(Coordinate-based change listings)

──────────────────────────────

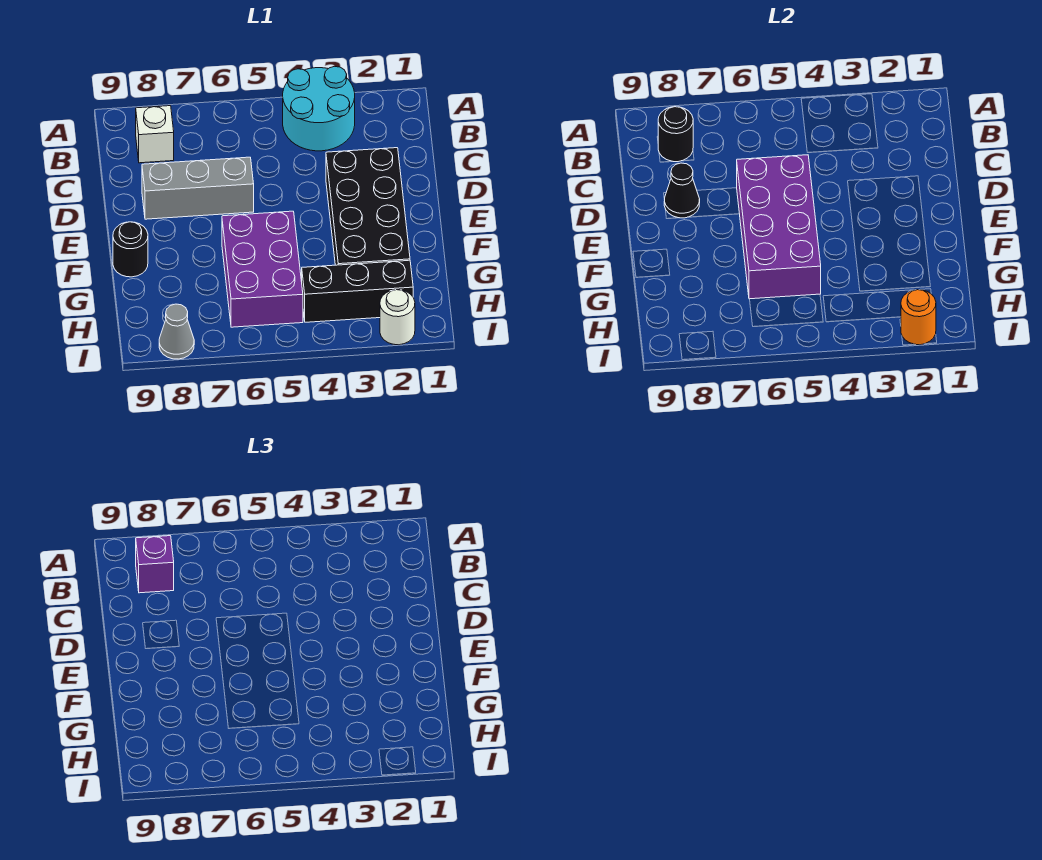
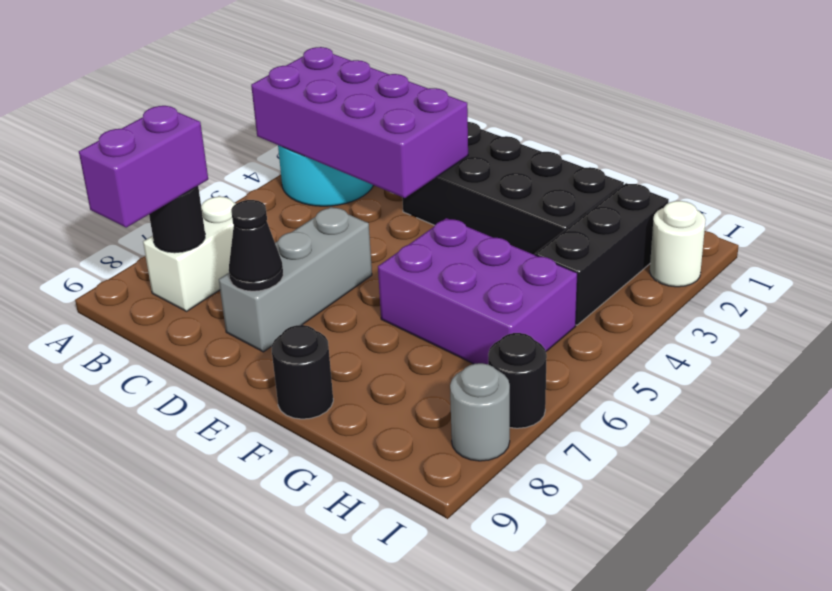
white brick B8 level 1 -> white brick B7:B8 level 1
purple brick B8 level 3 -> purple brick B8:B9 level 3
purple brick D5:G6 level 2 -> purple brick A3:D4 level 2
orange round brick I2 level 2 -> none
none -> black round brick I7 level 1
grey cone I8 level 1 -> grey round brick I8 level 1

──────────────────────────────

Each entry should be copied exactly as written, though any pictures stay out.

white brick B8 level 1 -> white brick B7:B8 level 1
purple brick B8 level 3 -> purple brick B8:B9 level 3
purple brick D5:G6 level 2 -> purple brick A3:D4 level 2
orange round brick I2 level 2 -> none
none -> black round brick I7 level 1
grey cone I8 level 1 -> grey round brick I8 level 1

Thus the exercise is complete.